What is required>
Copy out every line of the entries below word for word, leaving out the pictures.

(Saved data entries)
============================================================
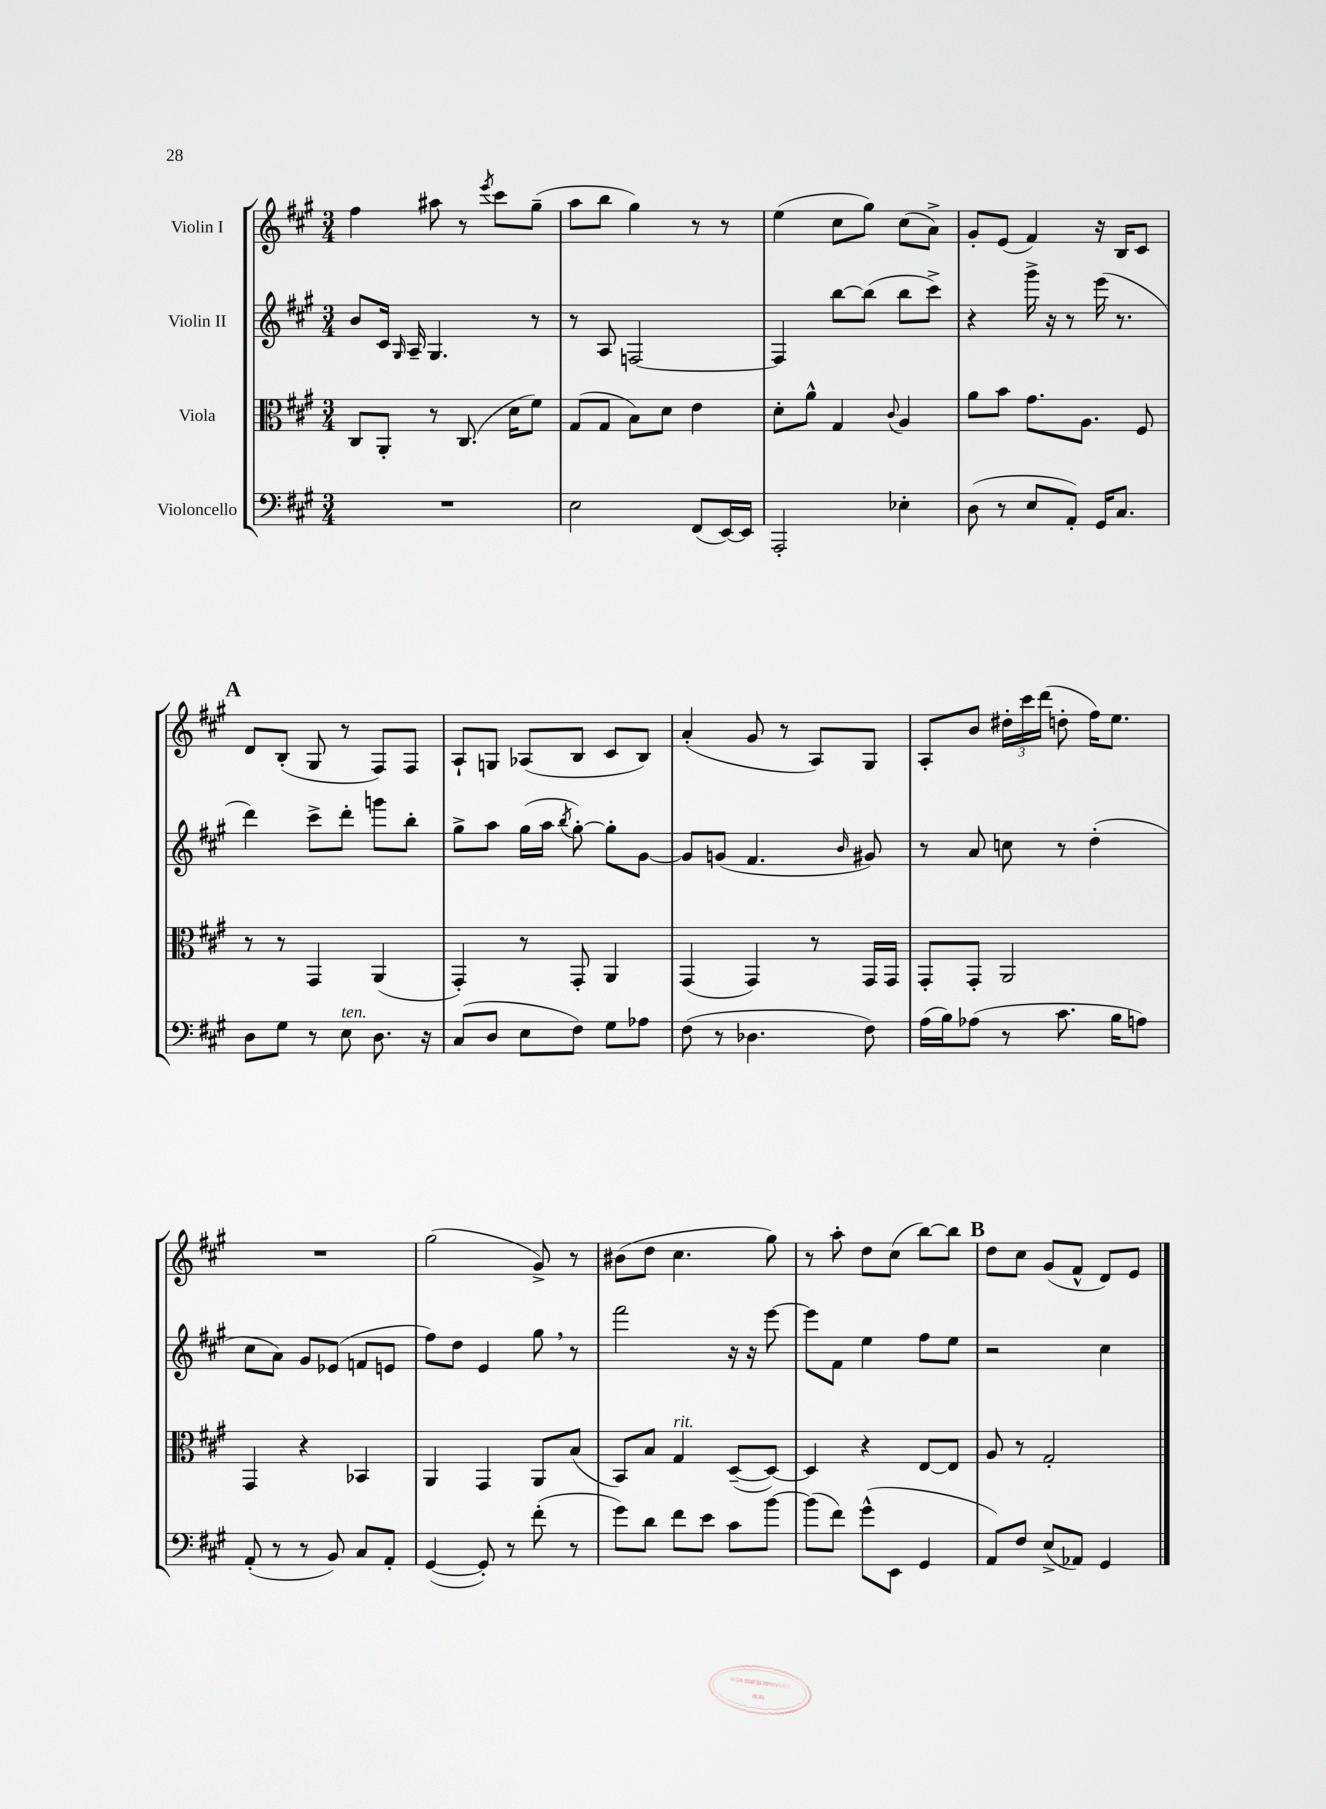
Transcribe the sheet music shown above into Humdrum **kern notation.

**kern	**kern	**kern	**kern
*staff4	*staff3	*staff2	*staff1
*clefF4	*clefC3	*clefG2	*clefG2
*k[f#c#g#]	*k[f#c#g#]	*k[f#c#g#]	*k[f#c#g#]
*M3/4	*M3/4	*M3/4	*M3/4
2.r	8C#	8b	4ff#
.	8AA'	16c#	.
.	.	16qqG#	.
.	.	16A~	.
.	8r	4.G#	8aa#
.	(8.C#	.	8r
.	.	.	8qeee
.	.	.	8ccc#
.	16d	.	.
.	8f#)	8r	(8gg#~
=	=	=	=
2E	(8G#	8r	8aa
.	8G#	8A	8bb
.	8B)	[2F	4gg#)
.	8d	.	.
(8FF#	4e	.	8r
[16EE)	.	.	8r
16EE]	.	.	.
=	=	=	=
2AAA'	8d'	4F]	(4ee
.	8a^^	.	.
.	4G#	[8bb	8cc#
.	.	(8bb]	8gg#)
.	8qqc#	.	.
4E-'	4A	8bb	(8cc#
.	.	8ccc#^)	8a^)
=	=	=	=
(8D	8a	4r	8g#'
8r	8b	.	(8e
8E	8.g#	16ggg#^	4f#)
.	.	16r	.
8AA')	.	8r	.
.	8.A	.	.
16GG#	.	(16eee	16r
8.C#	.	8.r	16B
.	8F#	.	8c#
=	=	=	=
8D	8r	4ddd)	8d
8G#	8r	.	(8B'
8r	4GG#	8ccc#^	8G#
8E	.	8ddd'	8r
8.D	(4AA	8ggg	8F#)
.	.	8bb'	8F#
16r	.	.	.
=	=	=	=
(8C#	4GG#')	8gg#^	8A`
8D	.	8aa	8G
8E	8r	(16gg#	(8A-
.	.	16aa	.
.	.	8qbb	.
8F#)	8GG#'	[8gg#')	8B
8G#	4AA	8gg#']	8c#
8A-	.	[8g#	8B)
=	=	=	=
(8F#	(4GG#	8g#]	(4a'
8r	.	(8g	.
4.D-	4GG#)	4.f#	8g#
.	.	.	8r
.	8r	.	8A)
.	.	16qqb	.
8F#)	16GG#	8g#)	8G#
.	16GG#	.	.
=	=	=	=
(16A	8GG#'	8r	8A'
16B)	.	.	.
(8A-	8GG#'	8a	8b
8r	2AA	8cc	24dd#'
.	.	.	24ccc#
.	.	.	(24ddd
8.c#	.	8r	8dd'
.	.	(4dd'	16ff#)
16B	.	.	8.ee
8A)	.	.	.
=	=	=	=
(8AA'	4GG#	8cc#	2.r
8r	.	8a)	.
8r	4r	8g#	.
8BB)	.	(8e-	.
8C#	4BB-	8f	.
8AA'	.	8e	.
=	=	=	=
([4GG#	4AA	8ff#)	(2gg#
.	.	8dd	.
8GG#'])	4GG#	4e	.
8r	.	.	.
(8f#'	8AA	8gg#	8g#^)
8r	(8B	8r	8r
=	=	=	=
8g#)	8BB)	2fff#	(8b#
8d	8B	.	8dd
8f#	4G#	.	4.cc#
8e	.	.	.
8c#	([8D~	16r	.
.	.	16r	.
[8b	8D_)	[8eee	8gg#)
=	=	=	=
(8b]	4D]	8eee]	8r
8f#)	.	8f#	8aa'
(8g#^^	4r	4ee	8dd
8EE	.	.	(8cc#
4GG#	[8E	8ff#	[8bb)
.	8E]	8ee	8bb]
=	=	=	=
8AA)	8A	2r	8dd
8F#	8r	.	8cc#
(8E^	2G#'	.	(8g#
8AA-)	.	.	8f#^^
4GG#	.	4cc#	8d)
.	.	.	8e
==	==	==	==
*-	*-	*-	*-
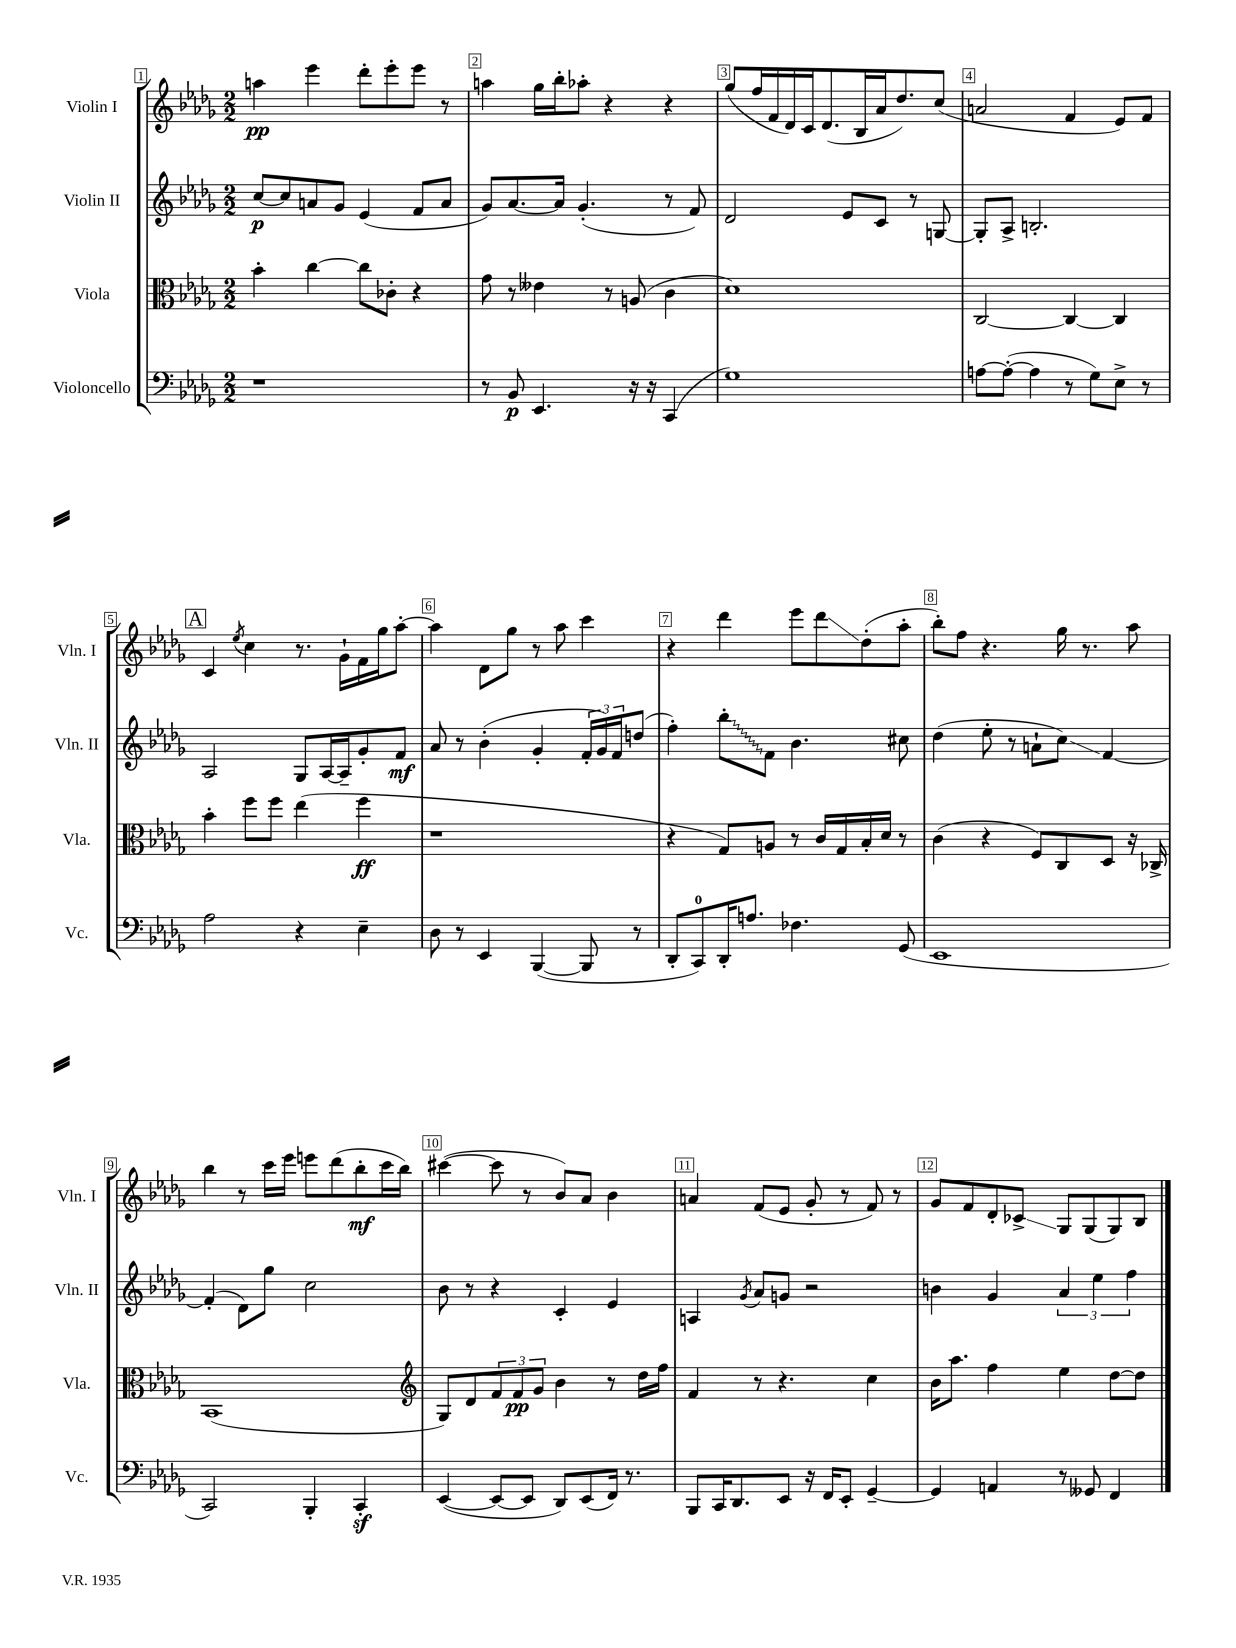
============================================================
Written response>
Transcribe the sheet music shown above into Humdrum **kern notation.

**kern	**kern	**kern	**kern
*staff4	*staff3	*staff2	*staff1
*clefF4	*clefC3	*clefG2	*clefG2
*k[f#c#g#]	*k[f#c#g#]	*k[f#c#g#]	*k[f#c#g#]
*M3/4	*M3/4	*M3/4	*M3/4
2.r	8C#	8b	4ff#
.	8AA'	16c#	.
.	.	16qqG#	.
.	.	16A~	.
.	8r	4.G#	8aa#
.	(8.C#	.	8r
.	.	.	8qeee
.	.	.	8ccc#
.	16d	.	.
.	8f#)	8r	(8gg#~
=	=	=	=
2E	(8G#	8r	8aa
.	8G#	8A	8bb
.	8B)	[2F	4gg#)
.	8d	.	.
(8FF#	4e	.	8r
[16EE)	.	.	8r
16EE]	.	.	.
=	=	=	=
2AAA'	8d'	4F]	(4ee
.	8a^^	.	.
.	4G#	[8bb	8cc#
.	.	(8bb]	8gg#)
.	8qqc#	.	.
4E-'	4A	8bb	(8cc#
.	.	8ccc#^)	8a^)
=	=	=	=
(8D	8a	4r	8g#'
8r	8b	.	(8e
8E	8.g#	16ggg#^	4f#)
.	.	16r	.
8AA')	.	8r	.
.	8.A	.	.
16GG#	.	(16eee	16r
8.C#	.	8.r	16B
.	8F#	.	8c#
=	=	=	=
8D	8r	4ddd)	8d
8G#	8r	.	(8B'
8r	4GG#	8ccc#^	8G#
8E	.	8ddd'	8r
8.D	(4AA	8ggg	8F#)
.	.	8bb'	8F#
16r	.	.	.
=	=	=	=
(8C#	4GG#')	8gg#^	8A`
8D	.	8aa	8G
8E	8r	(16gg#	(8A-
.	.	16aa	.
.	.	8qbb	.
8F#)	8GG#'	[8gg#')	8B
8G#	4AA	8gg#']	8c#
8A-	.	[8g#	8B)
=	=	=	=
(8F#	(4GG#	8g#]	(4a'
8r	.	(8g	.
4.D-	4GG#)	4.f#	8g#
.	.	.	8r
.	8r	.	8A)
.	.	16qqb	.
8F#)	16GG#	8g#)	8G#
.	16GG#	.	.
=	=	=	=
(16A	8GG#'	8r	8A'
16B)	.	.	.
(8A-	8GG#'	8a	8b
8r	2AA	8cc	24dd#'
.	.	.	24ccc#
.	.	.	(24ddd
8.c#	.	8r	8dd'
.	.	(4dd'	16ff#)
16B	.	.	8.ee
8A)	.	.	.
=	=	=	=
(8AA'	4GG#	8cc#	2.r
8r	.	8a)	.
8r	4r	8g#	.
8BB)	.	(8e-	.
8C#	4BB-	8f	.
8AA'	.	8e	.
=	=	=	=
([4GG#	4AA	8ff#)	(2gg#
.	.	8dd	.
8GG#'])	4GG#	4e	.
8r	.	.	.
(8f#'	8AA	8gg#	8g#^)
8r	(8B	8r	8r
=	=	=	=
8g#)	8BB)	2fff#	(8b#
8d	8B	.	8dd
8f#	4G#	.	4.cc#
8e	.	.	.
8c#	([8D~	16r	.
.	.	16r	.
[8b	8D_)	[8eee	8gg#)
=	=	=	=
(8b]	4D]	8eee]	8r
8f#)	.	8f#	8aa'
(8g#^^	4r	4ee	8dd
8EE	.	.	(8cc#
4GG#	[8E	8ff#	[8bb)
.	8E]	8ee	8bb]
=	=	=	=
8AA)	8A	2r	8dd
8F#	8r	.	8cc#
(8E^	2G#'	.	(8g#
8AA-)	.	.	8f#^^
4GG#	.	4cc#	8d)
.	.	.	8e
==	==	==	==
*-	*-	*-	*-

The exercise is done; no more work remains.